### WORKING DATA

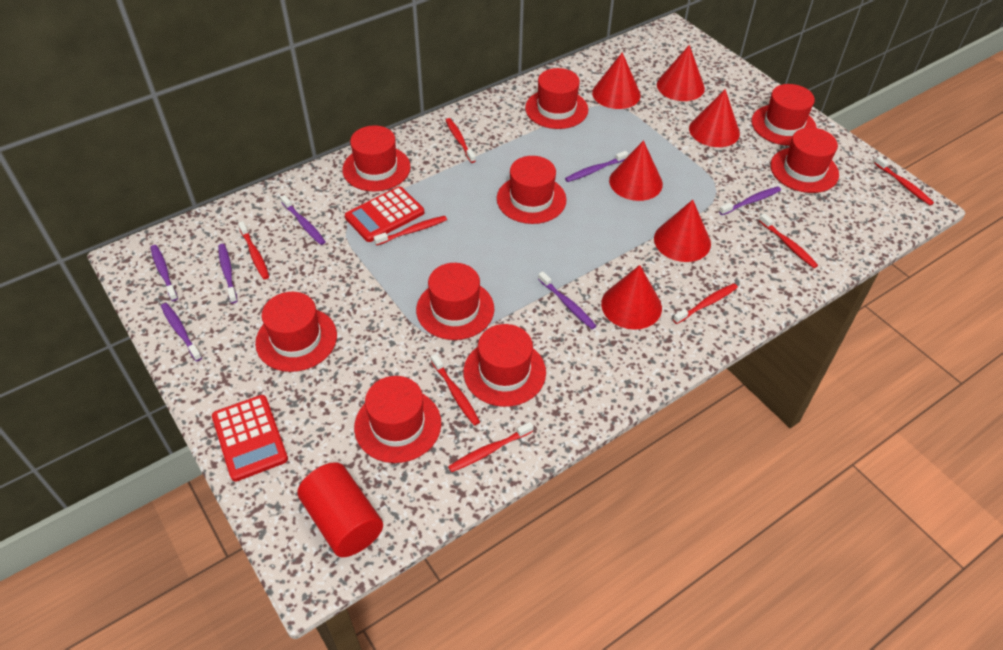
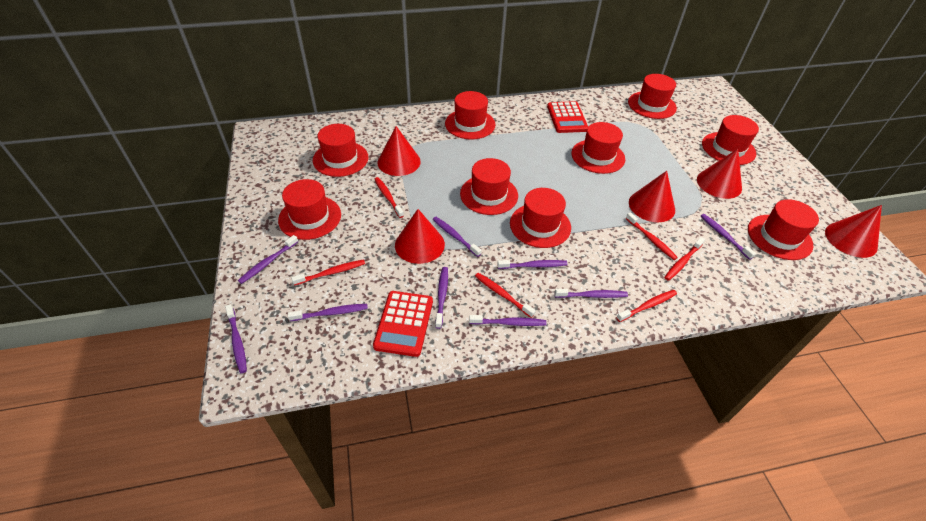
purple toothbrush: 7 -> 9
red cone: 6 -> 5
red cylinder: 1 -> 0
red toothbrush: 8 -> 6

######
### WORKING DATA

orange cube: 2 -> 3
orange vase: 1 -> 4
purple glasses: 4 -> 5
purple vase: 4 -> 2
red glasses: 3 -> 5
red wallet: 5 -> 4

######
### WORKING DATA

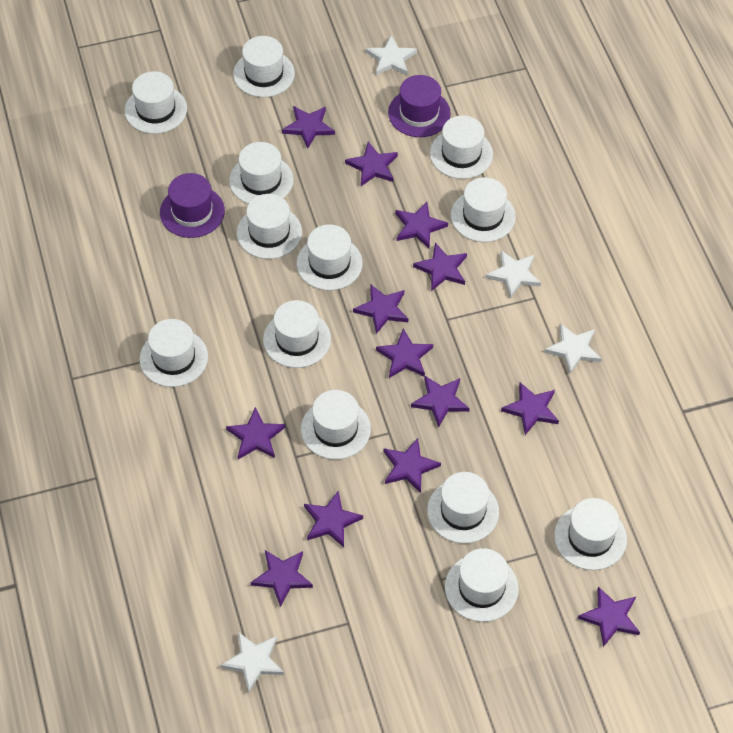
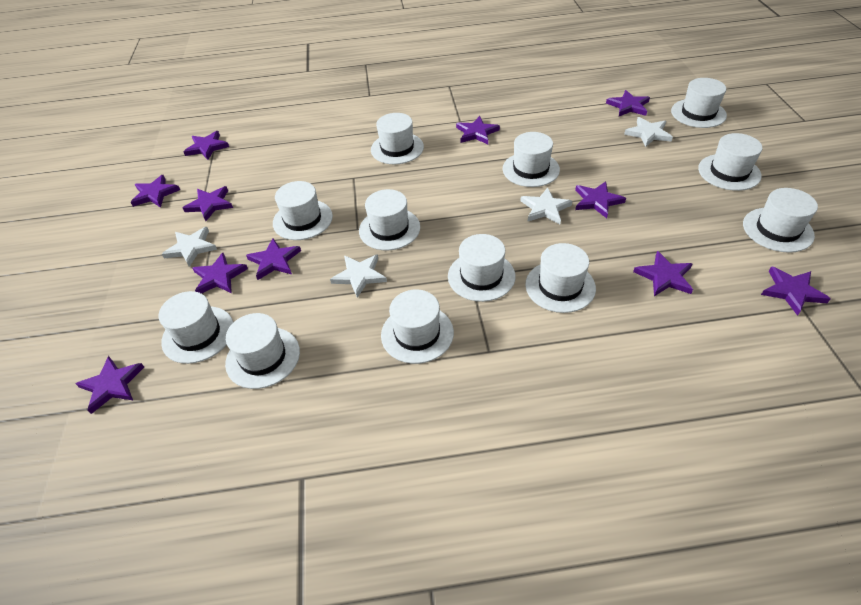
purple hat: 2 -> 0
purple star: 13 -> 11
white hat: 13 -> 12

######

- ACTIVITY -
Using the listing above, pull out all lines that hold the word "purple".

- TASK RESPONSE -
purple toothbrush: 7 -> 9
purple glasses: 4 -> 5
purple vase: 4 -> 2
purple hat: 2 -> 0
purple star: 13 -> 11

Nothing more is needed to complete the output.